(Data records begins)
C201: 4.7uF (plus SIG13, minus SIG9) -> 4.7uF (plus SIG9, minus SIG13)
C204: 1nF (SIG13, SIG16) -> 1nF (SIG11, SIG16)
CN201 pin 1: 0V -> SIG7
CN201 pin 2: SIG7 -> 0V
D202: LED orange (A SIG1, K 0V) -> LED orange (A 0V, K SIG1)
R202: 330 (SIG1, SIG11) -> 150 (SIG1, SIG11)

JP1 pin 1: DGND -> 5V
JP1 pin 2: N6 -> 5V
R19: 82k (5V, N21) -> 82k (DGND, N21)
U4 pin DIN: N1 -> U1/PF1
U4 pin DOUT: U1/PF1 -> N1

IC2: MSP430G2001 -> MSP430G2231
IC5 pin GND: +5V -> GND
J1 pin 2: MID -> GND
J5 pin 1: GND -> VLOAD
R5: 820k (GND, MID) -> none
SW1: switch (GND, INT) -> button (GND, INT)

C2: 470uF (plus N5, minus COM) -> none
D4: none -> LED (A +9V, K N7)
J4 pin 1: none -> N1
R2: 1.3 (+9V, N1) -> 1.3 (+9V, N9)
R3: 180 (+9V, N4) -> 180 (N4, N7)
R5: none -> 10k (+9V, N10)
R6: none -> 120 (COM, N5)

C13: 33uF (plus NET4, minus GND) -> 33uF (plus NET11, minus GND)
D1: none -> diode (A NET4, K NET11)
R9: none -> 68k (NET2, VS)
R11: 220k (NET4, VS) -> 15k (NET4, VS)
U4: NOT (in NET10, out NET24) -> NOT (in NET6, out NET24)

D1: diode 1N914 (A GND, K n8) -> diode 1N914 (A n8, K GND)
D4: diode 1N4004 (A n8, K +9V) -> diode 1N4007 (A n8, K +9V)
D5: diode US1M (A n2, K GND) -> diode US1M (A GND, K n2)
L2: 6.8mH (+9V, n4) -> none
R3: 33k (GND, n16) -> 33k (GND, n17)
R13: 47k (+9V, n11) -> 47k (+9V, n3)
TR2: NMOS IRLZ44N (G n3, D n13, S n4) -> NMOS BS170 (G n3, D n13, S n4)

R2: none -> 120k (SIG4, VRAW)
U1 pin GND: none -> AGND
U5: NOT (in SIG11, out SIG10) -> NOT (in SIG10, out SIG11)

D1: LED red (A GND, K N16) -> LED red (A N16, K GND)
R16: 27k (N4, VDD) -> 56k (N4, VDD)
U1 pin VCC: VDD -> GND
(Data records ends)
### Action item
Retype the entries above exactly, but only from the line containing "R5: none -> 10k (+9V, N10)" through the line containing "U4: NOT (in", both included.

### Exercise result
R5: none -> 10k (+9V, N10)
R6: none -> 120 (COM, N5)

C13: 33uF (plus NET4, minus GND) -> 33uF (plus NET11, minus GND)
D1: none -> diode (A NET4, K NET11)
R9: none -> 68k (NET2, VS)
R11: 220k (NET4, VS) -> 15k (NET4, VS)
U4: NOT (in NET10, out NET24) -> NOT (in NET6, out NET24)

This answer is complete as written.